#### RECORDS TO PROCESS:
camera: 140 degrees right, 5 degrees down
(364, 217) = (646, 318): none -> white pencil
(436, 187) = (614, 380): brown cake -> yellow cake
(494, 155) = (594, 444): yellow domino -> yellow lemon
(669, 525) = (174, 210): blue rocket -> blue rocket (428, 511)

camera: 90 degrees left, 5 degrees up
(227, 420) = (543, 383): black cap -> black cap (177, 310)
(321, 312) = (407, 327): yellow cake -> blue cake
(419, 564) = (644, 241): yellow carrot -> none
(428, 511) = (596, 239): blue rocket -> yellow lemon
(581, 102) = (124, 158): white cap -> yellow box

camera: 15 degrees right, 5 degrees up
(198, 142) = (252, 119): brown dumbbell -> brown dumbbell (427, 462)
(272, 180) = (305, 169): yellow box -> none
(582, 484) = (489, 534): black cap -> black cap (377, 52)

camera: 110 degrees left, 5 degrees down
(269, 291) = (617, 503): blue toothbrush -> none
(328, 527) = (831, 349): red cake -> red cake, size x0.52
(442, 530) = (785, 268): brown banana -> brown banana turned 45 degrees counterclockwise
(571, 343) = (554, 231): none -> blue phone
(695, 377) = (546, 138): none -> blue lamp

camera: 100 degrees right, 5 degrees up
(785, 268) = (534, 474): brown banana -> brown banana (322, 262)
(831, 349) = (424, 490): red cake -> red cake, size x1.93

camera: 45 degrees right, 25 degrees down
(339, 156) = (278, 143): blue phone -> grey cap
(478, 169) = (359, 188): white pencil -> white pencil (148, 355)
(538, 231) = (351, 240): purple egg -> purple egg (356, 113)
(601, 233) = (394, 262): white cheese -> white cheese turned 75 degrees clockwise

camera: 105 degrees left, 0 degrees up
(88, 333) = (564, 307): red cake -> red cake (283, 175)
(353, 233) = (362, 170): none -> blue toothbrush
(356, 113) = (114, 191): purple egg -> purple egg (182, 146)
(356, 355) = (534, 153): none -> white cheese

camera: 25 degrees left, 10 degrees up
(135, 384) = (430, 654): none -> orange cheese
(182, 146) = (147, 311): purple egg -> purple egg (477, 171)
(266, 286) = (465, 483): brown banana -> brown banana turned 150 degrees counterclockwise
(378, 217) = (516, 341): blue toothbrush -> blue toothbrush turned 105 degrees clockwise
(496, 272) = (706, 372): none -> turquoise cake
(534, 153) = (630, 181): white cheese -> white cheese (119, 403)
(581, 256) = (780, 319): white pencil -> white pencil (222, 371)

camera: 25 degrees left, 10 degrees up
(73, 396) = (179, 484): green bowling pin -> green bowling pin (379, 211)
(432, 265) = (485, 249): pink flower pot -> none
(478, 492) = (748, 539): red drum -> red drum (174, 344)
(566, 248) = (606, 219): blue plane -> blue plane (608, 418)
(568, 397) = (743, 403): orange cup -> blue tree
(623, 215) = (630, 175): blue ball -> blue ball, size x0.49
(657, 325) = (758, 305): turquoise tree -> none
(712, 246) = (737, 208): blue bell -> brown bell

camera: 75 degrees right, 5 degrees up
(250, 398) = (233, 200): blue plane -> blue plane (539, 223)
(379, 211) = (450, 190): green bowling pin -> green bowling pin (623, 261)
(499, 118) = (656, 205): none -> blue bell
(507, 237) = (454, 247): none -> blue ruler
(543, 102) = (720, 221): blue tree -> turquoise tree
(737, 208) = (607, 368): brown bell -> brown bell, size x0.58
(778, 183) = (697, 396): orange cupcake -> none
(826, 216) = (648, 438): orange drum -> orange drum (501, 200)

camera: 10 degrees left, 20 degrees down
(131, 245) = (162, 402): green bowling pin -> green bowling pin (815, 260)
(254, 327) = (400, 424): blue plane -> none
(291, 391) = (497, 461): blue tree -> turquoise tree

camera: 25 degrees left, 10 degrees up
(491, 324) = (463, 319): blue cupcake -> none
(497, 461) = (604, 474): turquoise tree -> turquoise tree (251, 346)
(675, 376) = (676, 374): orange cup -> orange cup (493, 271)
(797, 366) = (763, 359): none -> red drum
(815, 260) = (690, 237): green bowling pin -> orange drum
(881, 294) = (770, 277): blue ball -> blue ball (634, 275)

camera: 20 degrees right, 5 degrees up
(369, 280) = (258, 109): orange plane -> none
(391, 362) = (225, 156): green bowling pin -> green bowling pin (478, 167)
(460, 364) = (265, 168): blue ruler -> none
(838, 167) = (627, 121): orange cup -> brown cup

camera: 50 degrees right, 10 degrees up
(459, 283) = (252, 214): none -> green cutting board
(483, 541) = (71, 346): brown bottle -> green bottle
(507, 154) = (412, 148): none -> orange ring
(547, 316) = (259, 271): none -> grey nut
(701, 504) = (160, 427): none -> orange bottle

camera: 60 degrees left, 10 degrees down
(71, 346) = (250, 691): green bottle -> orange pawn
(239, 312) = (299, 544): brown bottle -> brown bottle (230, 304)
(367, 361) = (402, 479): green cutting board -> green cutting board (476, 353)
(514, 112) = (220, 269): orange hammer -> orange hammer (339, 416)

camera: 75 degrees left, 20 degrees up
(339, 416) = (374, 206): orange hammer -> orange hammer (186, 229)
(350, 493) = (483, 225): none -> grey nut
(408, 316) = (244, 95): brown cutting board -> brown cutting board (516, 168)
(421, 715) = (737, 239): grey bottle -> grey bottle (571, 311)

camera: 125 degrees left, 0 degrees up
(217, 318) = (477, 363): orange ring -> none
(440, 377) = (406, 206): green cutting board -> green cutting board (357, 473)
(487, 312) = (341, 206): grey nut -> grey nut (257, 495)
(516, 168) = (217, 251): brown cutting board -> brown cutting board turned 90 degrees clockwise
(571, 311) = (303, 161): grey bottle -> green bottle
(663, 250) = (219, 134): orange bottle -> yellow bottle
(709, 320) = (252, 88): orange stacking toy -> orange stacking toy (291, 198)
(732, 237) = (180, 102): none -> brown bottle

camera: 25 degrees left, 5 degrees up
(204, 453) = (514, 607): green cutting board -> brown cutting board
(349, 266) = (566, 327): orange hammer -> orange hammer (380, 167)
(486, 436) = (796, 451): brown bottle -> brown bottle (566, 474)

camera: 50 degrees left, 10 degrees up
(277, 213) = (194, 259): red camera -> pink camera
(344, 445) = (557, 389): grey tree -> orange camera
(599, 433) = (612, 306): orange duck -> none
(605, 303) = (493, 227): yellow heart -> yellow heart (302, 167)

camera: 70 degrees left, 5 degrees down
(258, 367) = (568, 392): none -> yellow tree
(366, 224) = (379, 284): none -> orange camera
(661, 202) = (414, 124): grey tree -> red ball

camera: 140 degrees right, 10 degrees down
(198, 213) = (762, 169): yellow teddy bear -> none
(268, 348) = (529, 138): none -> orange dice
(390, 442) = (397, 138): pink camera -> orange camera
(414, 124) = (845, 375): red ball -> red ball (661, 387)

#### EXERCISE AIM:
Within the listing above, find every line containing the string "purple" and return it.

#### ANSWER TO THIS EXERCISE:
(538, 231) = (351, 240): purple egg -> purple egg (356, 113)
(356, 113) = (114, 191): purple egg -> purple egg (182, 146)
(182, 146) = (147, 311): purple egg -> purple egg (477, 171)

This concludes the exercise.